=== Items from a dataset ===
------------------------------

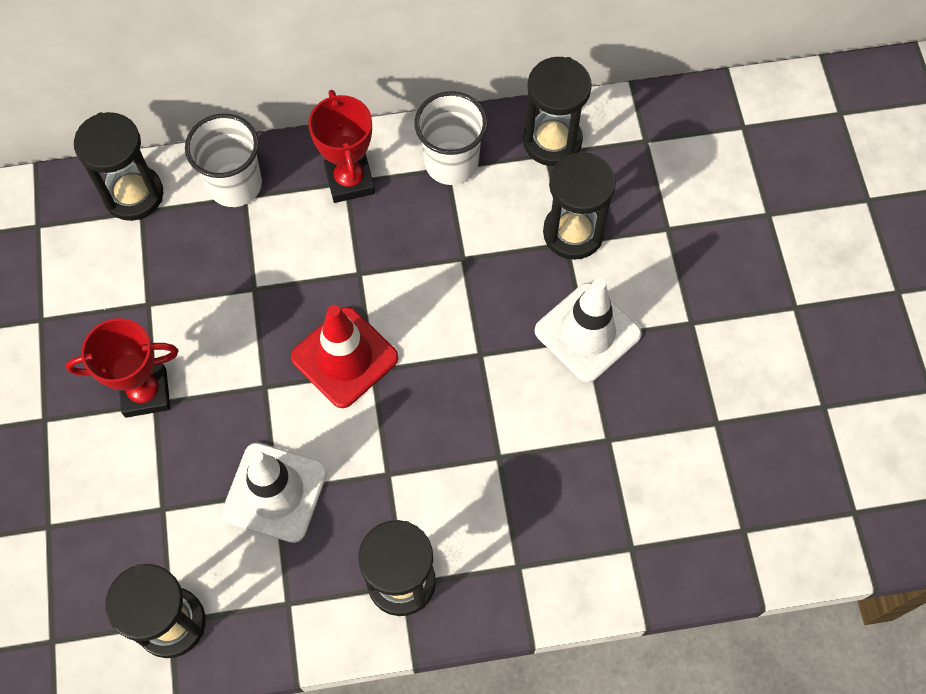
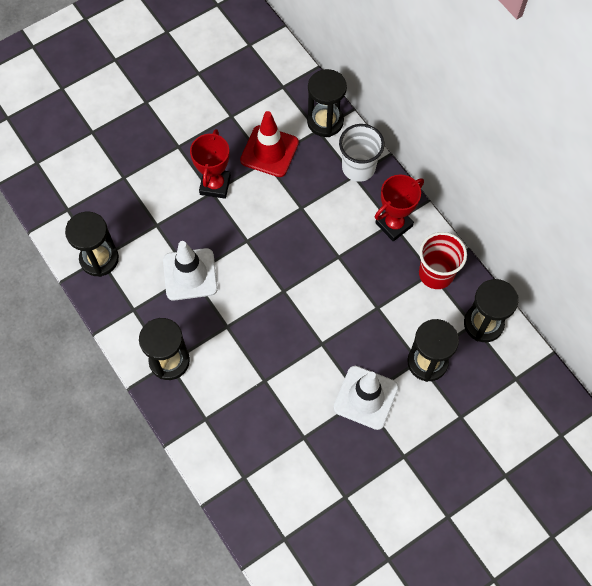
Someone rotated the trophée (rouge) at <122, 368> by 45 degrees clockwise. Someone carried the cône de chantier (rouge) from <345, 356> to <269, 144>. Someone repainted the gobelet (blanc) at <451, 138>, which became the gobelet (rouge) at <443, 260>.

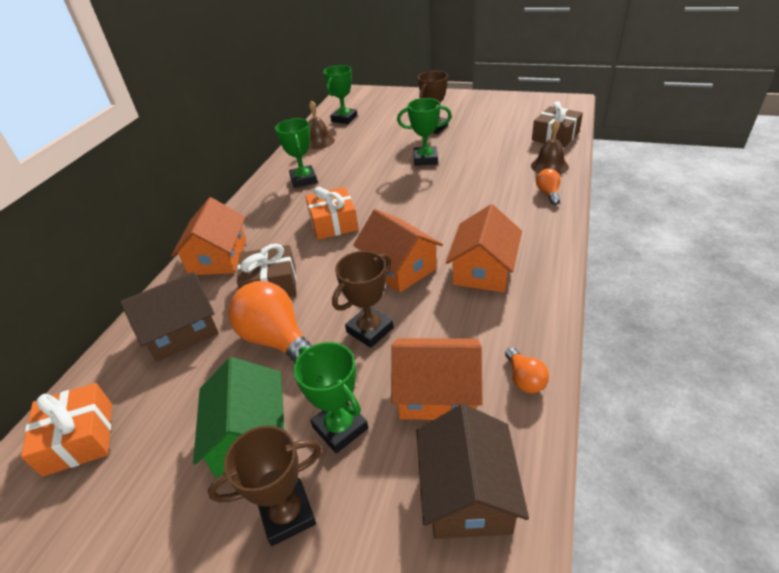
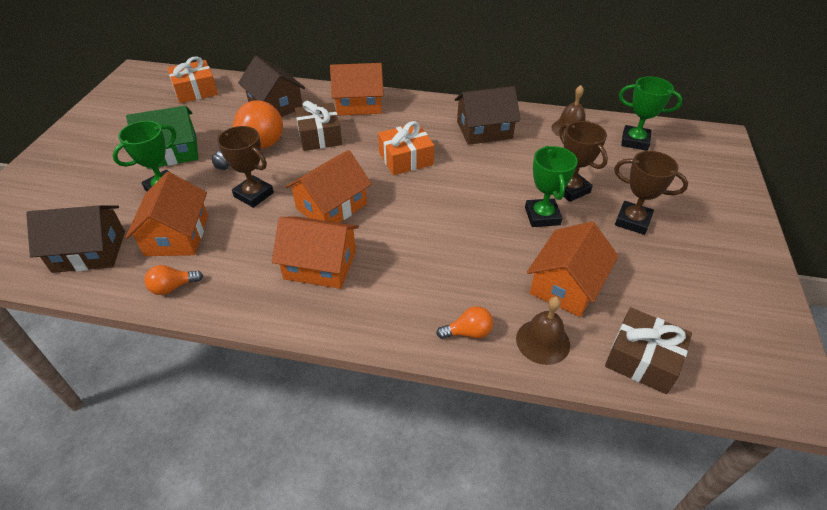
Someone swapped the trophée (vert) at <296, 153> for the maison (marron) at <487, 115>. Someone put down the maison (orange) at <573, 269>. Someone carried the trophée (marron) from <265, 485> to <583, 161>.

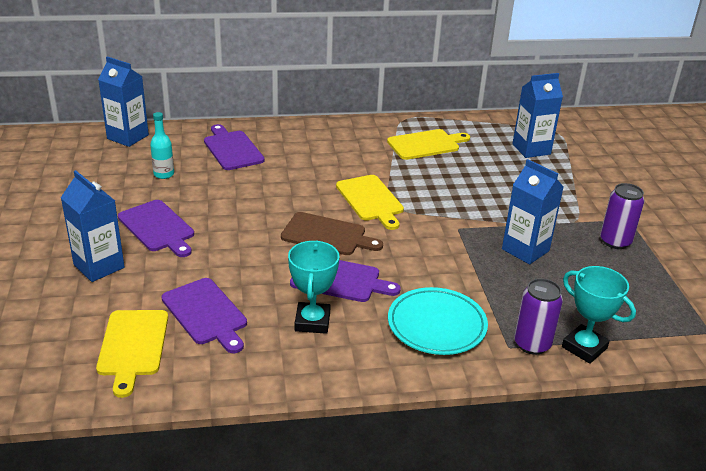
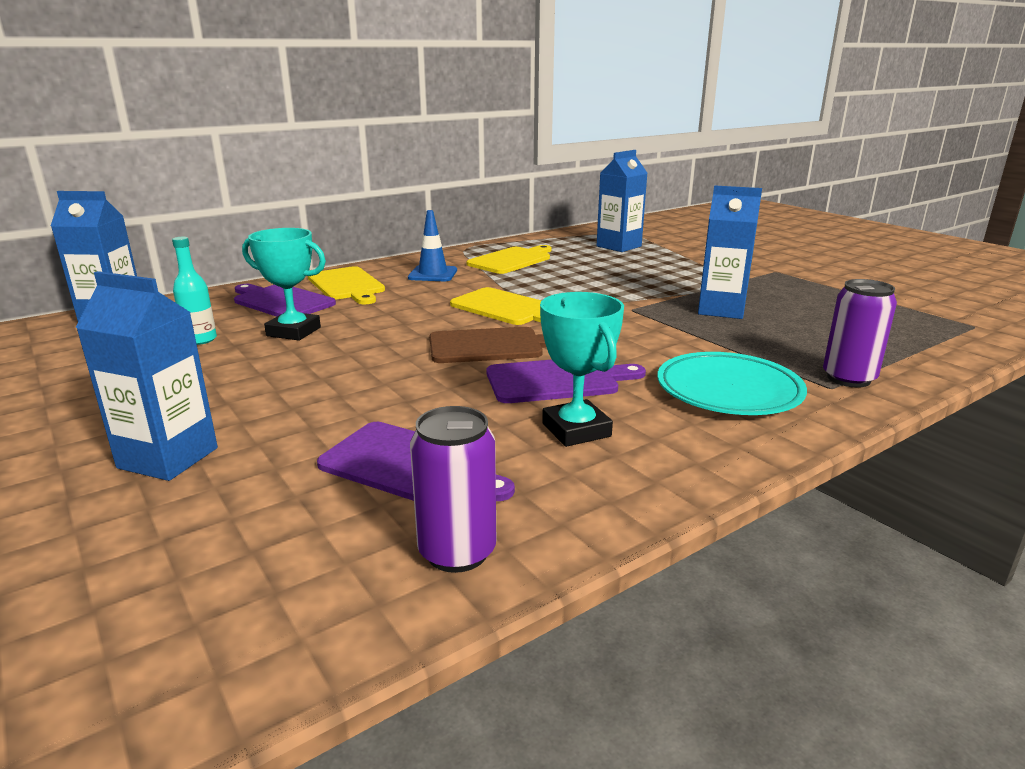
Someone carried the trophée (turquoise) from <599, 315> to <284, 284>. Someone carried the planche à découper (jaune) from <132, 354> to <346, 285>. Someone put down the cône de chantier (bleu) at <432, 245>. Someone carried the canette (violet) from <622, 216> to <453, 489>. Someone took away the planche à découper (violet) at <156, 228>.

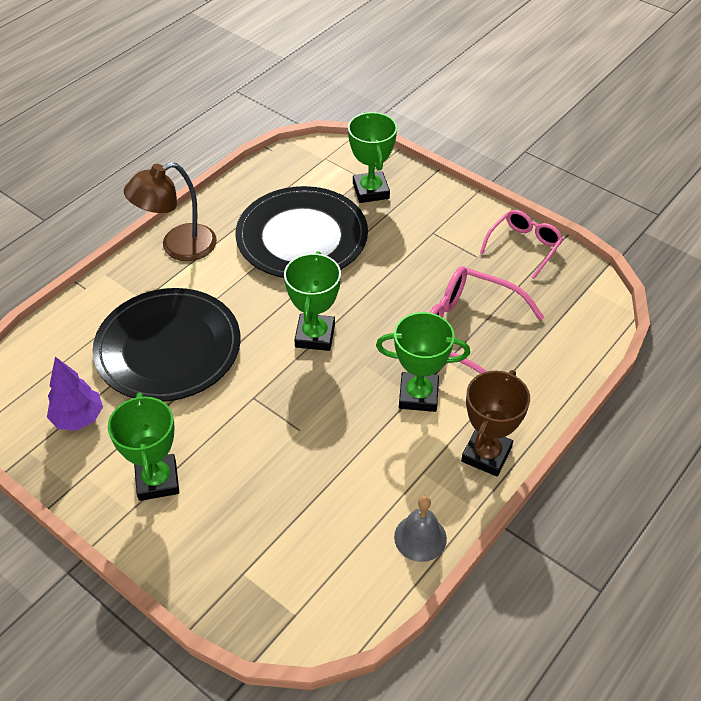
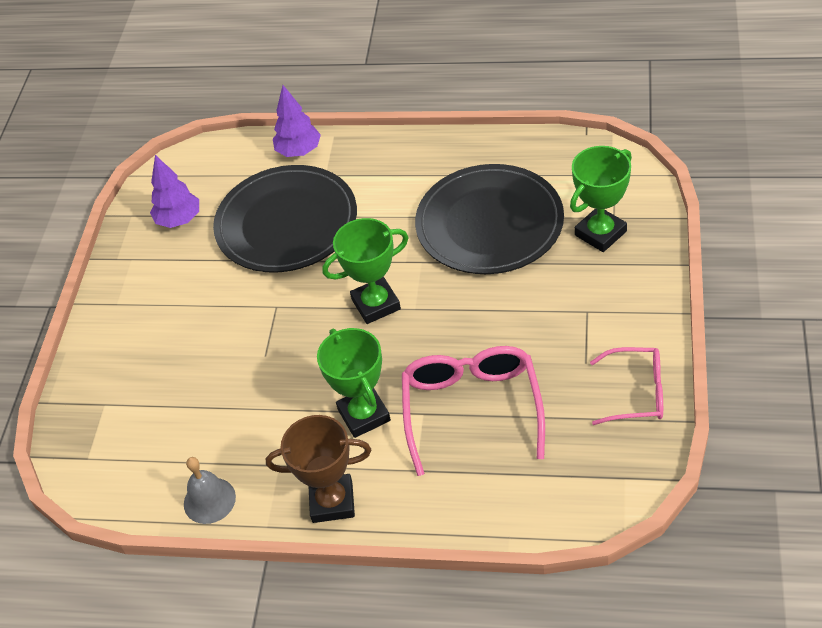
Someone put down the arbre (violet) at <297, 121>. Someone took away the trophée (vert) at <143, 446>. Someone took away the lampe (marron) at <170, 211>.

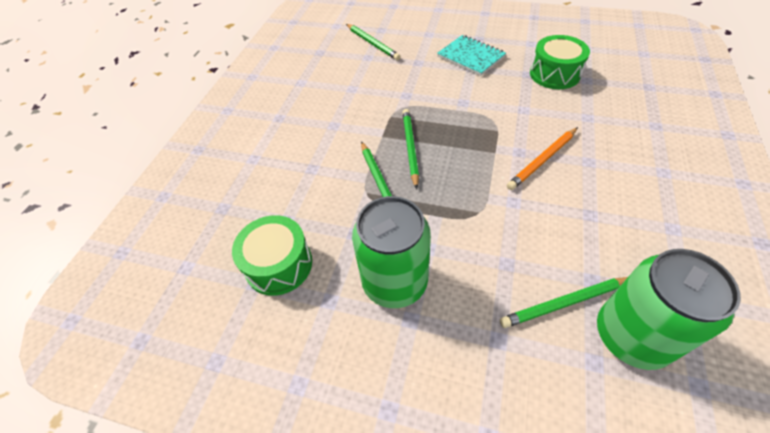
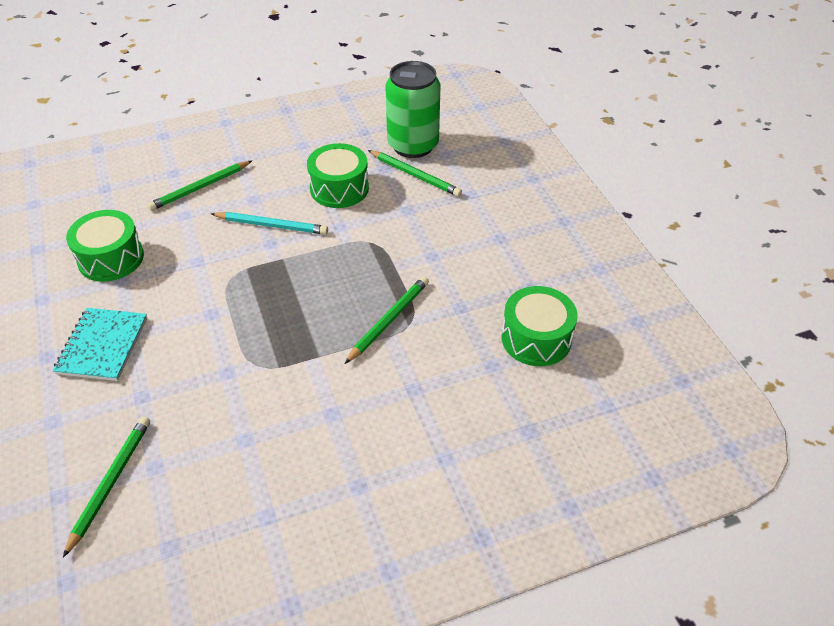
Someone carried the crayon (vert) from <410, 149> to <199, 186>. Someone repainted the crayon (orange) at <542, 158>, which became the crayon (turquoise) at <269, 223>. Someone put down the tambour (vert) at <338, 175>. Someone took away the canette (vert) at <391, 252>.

------------------------------

=== Required work ===
Since the copy must contain no pictures, return only the text of the records, exactly as it stands.

=== Task response ===
Someone rotated the trophée (rouge) at <122, 368> by 45 degrees clockwise. Someone carried the cône de chantier (rouge) from <345, 356> to <269, 144>. Someone repainted the gobelet (blanc) at <451, 138>, which became the gobelet (rouge) at <443, 260>.

Someone swapped the trophée (vert) at <296, 153> for the maison (marron) at <487, 115>. Someone put down the maison (orange) at <573, 269>. Someone carried the trophée (marron) from <265, 485> to <583, 161>.

Someone carried the trophée (turquoise) from <599, 315> to <284, 284>. Someone carried the planche à découper (jaune) from <132, 354> to <346, 285>. Someone put down the cône de chantier (bleu) at <432, 245>. Someone carried the canette (violet) from <622, 216> to <453, 489>. Someone took away the planche à découper (violet) at <156, 228>.

Someone put down the arbre (violet) at <297, 121>. Someone took away the trophée (vert) at <143, 446>. Someone took away the lampe (marron) at <170, 211>.

Someone carried the crayon (vert) from <410, 149> to <199, 186>. Someone repainted the crayon (orange) at <542, 158>, which became the crayon (turquoise) at <269, 223>. Someone put down the tambour (vert) at <338, 175>. Someone took away the canette (vert) at <391, 252>.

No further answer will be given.